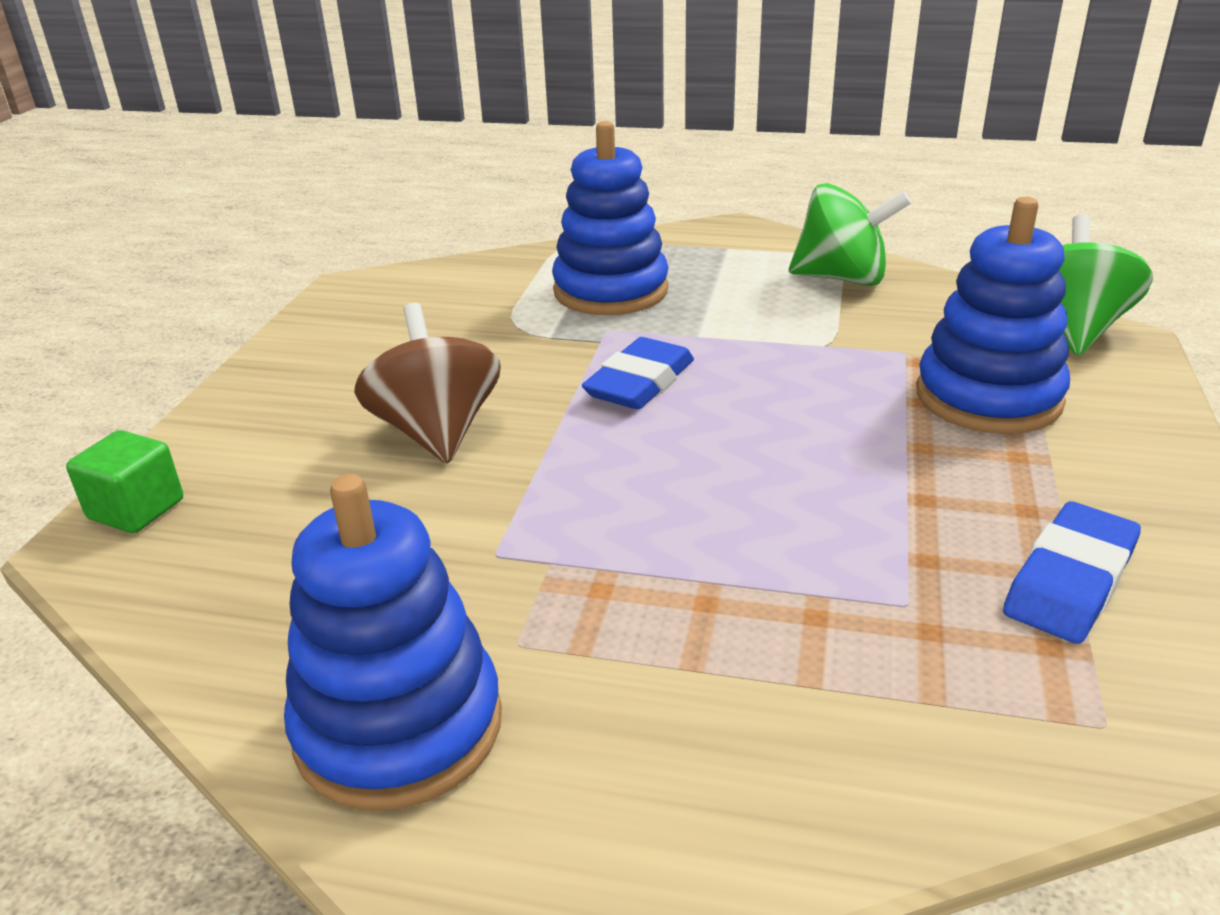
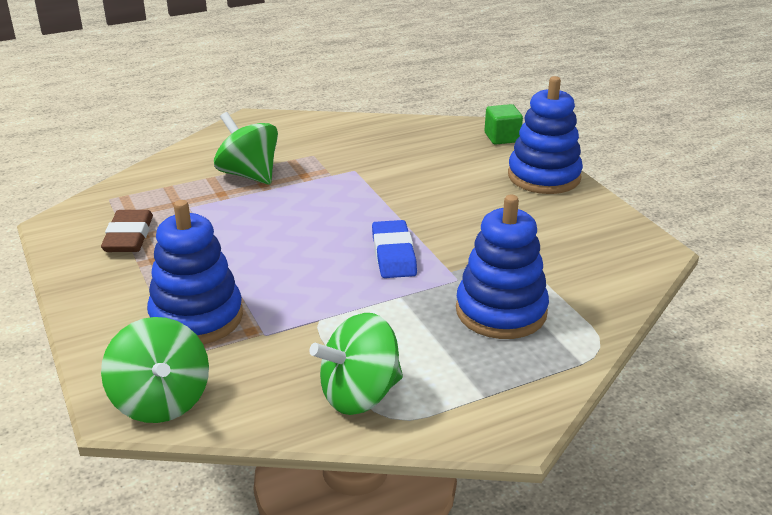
camera: 140 degrees right, 0 degrees up
blue stacking toy [284,474,502,811] -> blue stacking toy moved to [508,76,583,194]
brown spinning top [354,303,501,463] -> none
blue eraser [1003,501,1141,644] -> brown eraser [101,210,153,252]
none -> green spinning top [214,112,278,185]

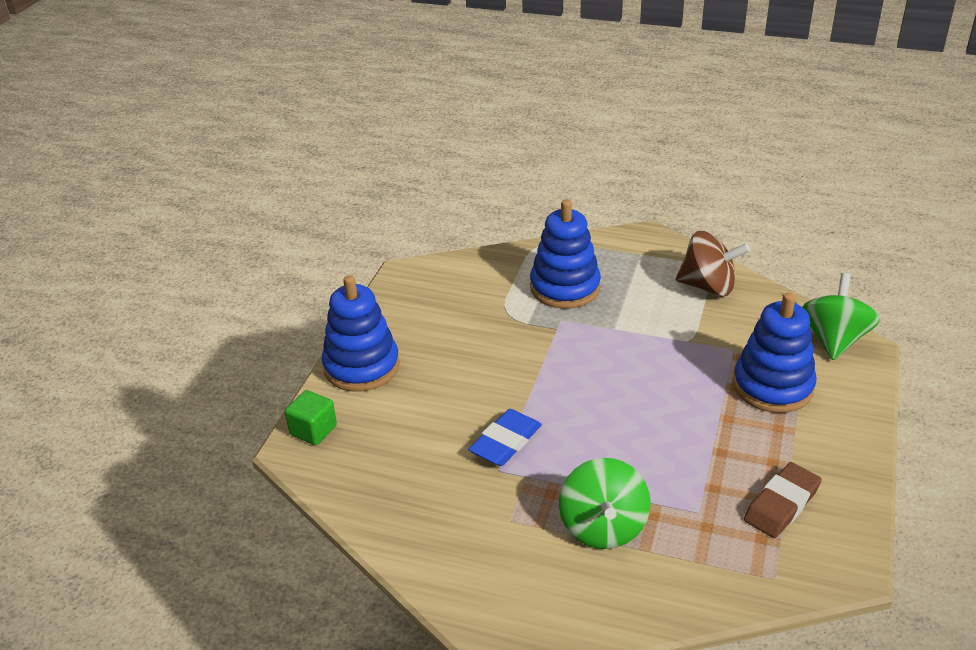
camera: 135 degrees left, 5 degrees up
green spinning top [309,313,403,415] -> brown spinning top [676,231,750,296]
blue eraser [372,220,417,278] -> blue eraser moved to [468,409,542,466]

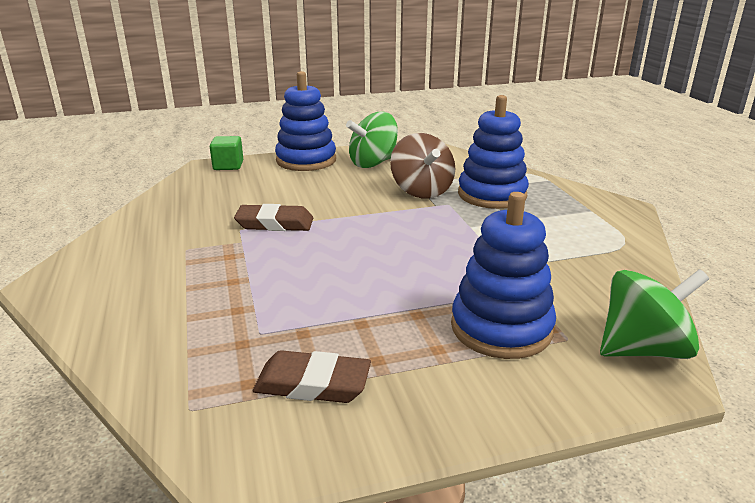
camera: 55 degrees right, 10 degrees down
blue eraser [468,409,542,466] -> brown eraser [234,204,313,231]
green spinning top [559,458,651,549] -> green spinning top moved to [346,112,398,168]
brown spinning top [676,231,750,296] -> brown spinning top moved to [390,133,455,199]

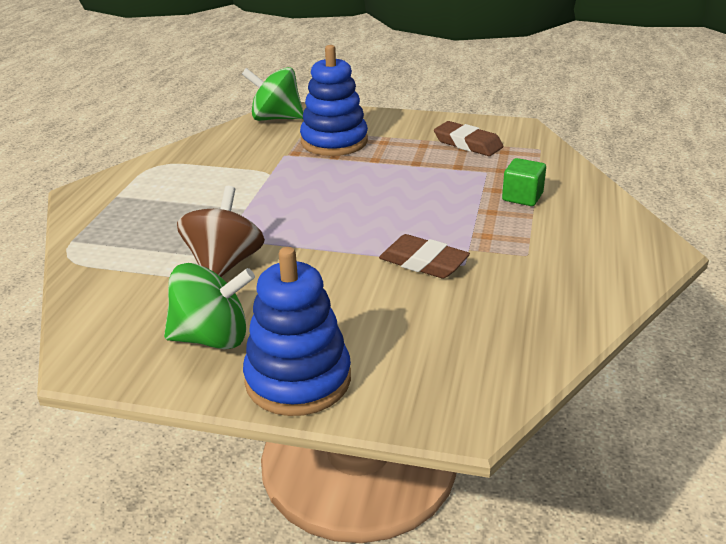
camera: 150 degrees left, 5 degrees up
green cube [210,136,243,170] -> green cube moved to [502,158,546,206]
blue stacking toy [458,95,529,209] -> none

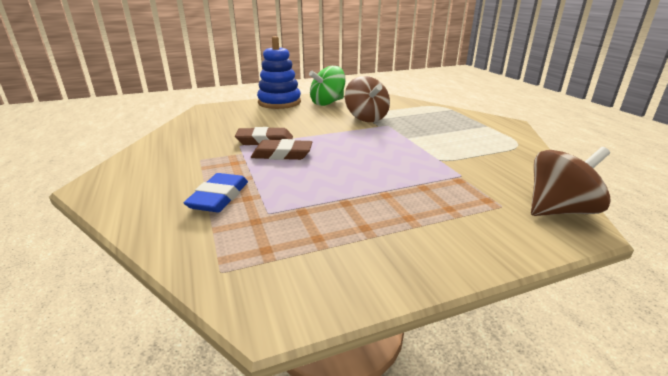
camera: 145 degrees right, 5 degrees down
green spinning top [242,67,303,121] -> brown spinning top [531,147,611,216]
blue stacking toy [300,45,368,156] -> none
brown eraser [434,121,504,156] -> brown eraser moved to [251,139,312,160]
green cube [502,158,546,206] -> blue eraser [184,173,248,212]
--------------------
- **What the task asks**: Reproduce every line of the records containing the string "down".

- **Written reply**:
camera: 55 degrees right, 10 degrees down
camera: 145 degrees right, 5 degrees down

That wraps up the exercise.